* **Source data**:
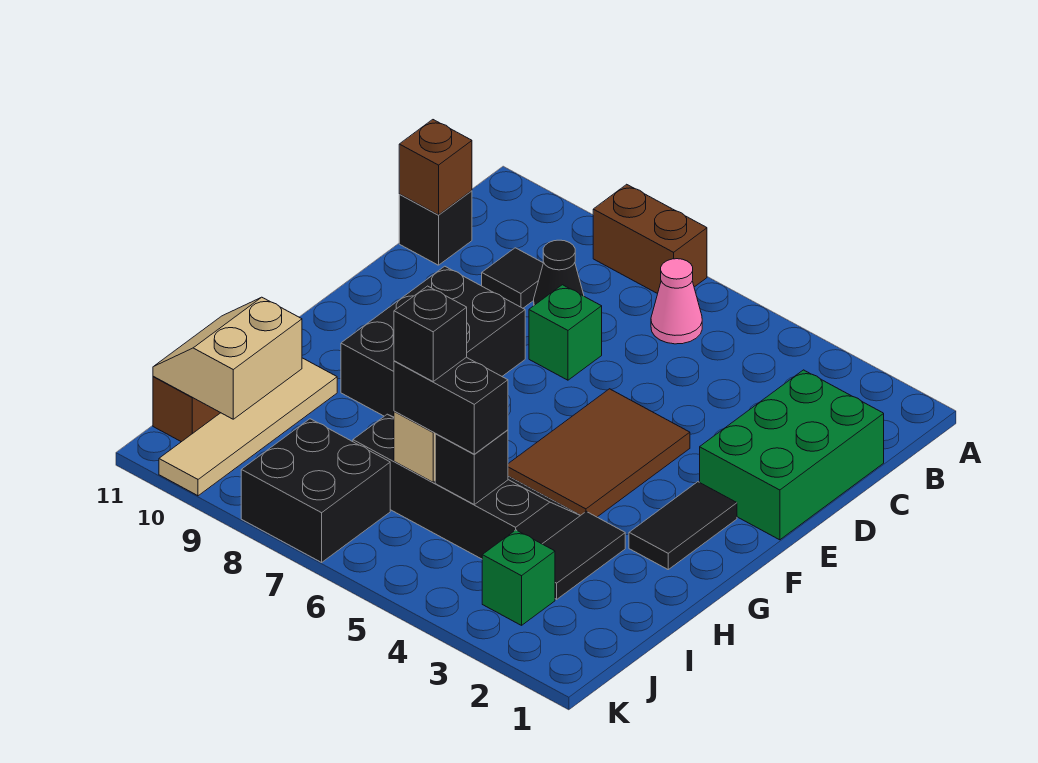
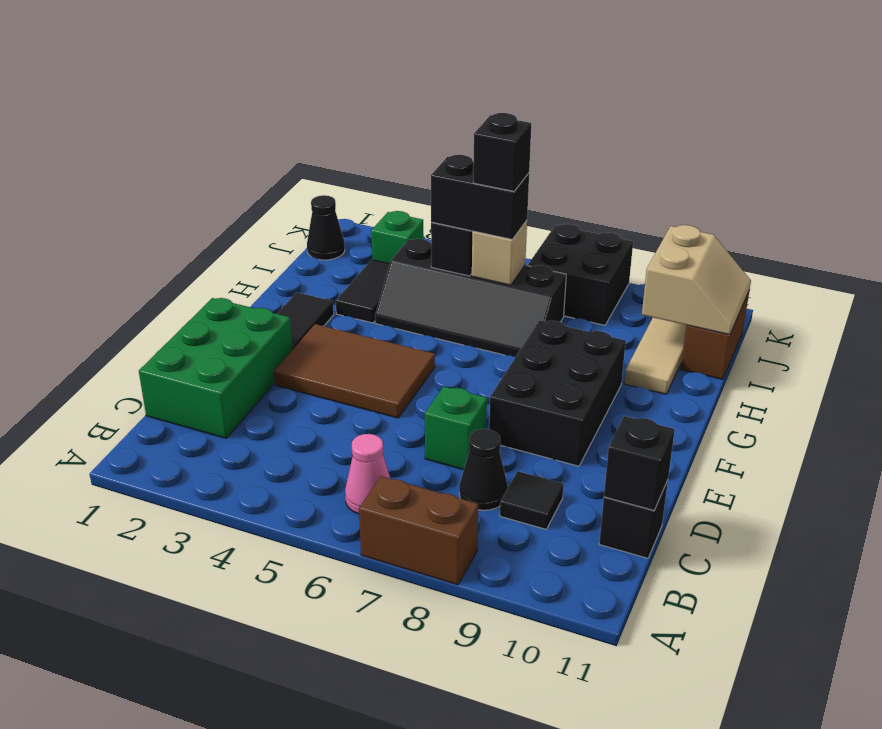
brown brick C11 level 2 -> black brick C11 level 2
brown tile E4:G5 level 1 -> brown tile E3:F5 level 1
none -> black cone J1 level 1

* **Exercise brief**:
Report every line from the listing above where the string "black" can be found.

* **Expected answer**:
brown brick C11 level 2 -> black brick C11 level 2
none -> black cone J1 level 1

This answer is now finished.